Stated problem:
Copy every line below word for word, but leave the pictures out of your answer.

Listed entries:
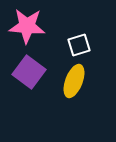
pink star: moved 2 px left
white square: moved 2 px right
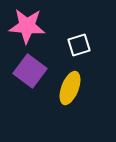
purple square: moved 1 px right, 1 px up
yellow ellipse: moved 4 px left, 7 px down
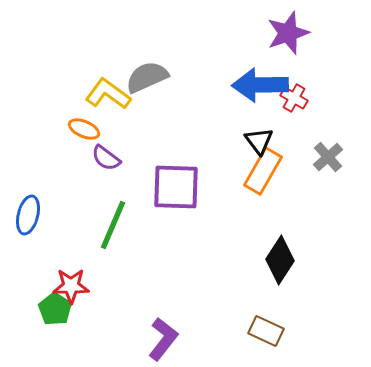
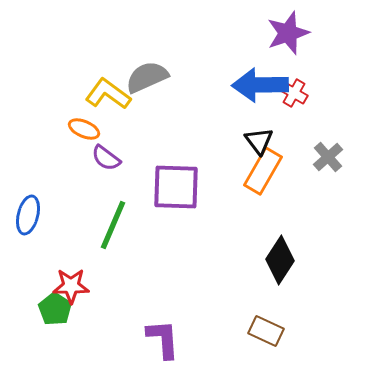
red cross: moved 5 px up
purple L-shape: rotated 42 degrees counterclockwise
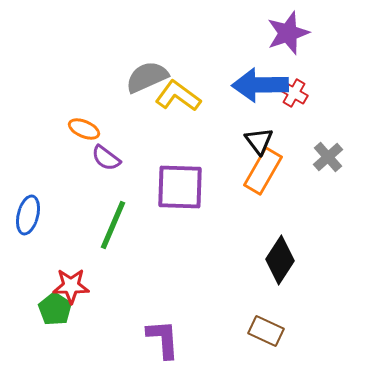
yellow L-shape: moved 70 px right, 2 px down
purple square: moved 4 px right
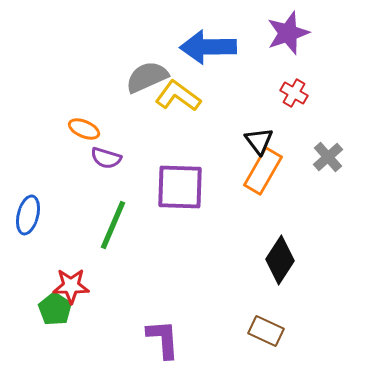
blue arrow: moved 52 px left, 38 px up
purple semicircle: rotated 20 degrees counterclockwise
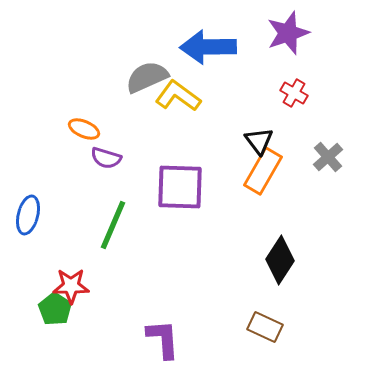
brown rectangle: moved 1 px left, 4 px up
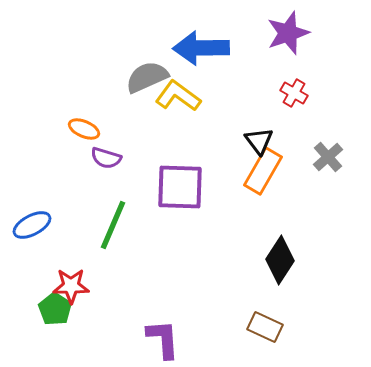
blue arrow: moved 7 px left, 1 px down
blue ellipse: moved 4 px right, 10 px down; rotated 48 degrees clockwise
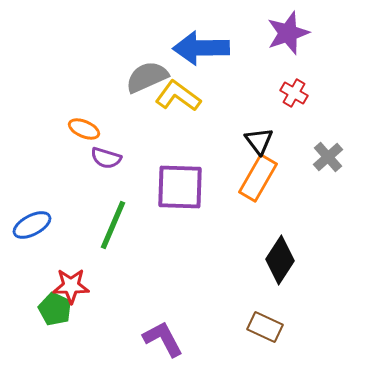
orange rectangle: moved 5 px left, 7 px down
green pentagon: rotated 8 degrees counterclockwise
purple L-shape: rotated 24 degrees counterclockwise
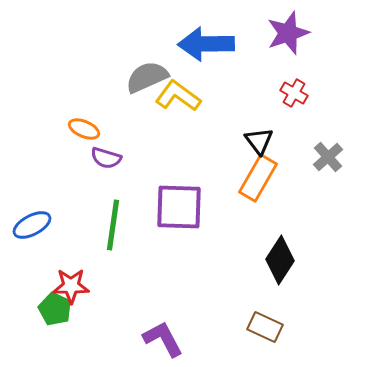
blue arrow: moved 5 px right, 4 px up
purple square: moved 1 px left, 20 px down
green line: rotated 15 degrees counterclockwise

Expected answer:
pink star: moved 2 px left
white square: moved 2 px right
purple square: moved 1 px right, 1 px up
yellow ellipse: moved 4 px left, 7 px down
red cross: moved 5 px up
purple L-shape: rotated 42 degrees counterclockwise
yellow L-shape: moved 70 px right, 2 px down
purple square: moved 4 px right
blue arrow: moved 52 px left, 38 px up
purple semicircle: rotated 20 degrees counterclockwise
brown rectangle: moved 1 px left, 4 px up
blue arrow: moved 7 px left, 1 px down
blue ellipse: moved 4 px right, 10 px down; rotated 48 degrees clockwise
orange rectangle: moved 5 px left, 7 px down
green pentagon: rotated 8 degrees counterclockwise
purple L-shape: rotated 24 degrees counterclockwise
blue arrow: moved 5 px right, 4 px up
purple square: moved 1 px left, 20 px down
green line: rotated 15 degrees counterclockwise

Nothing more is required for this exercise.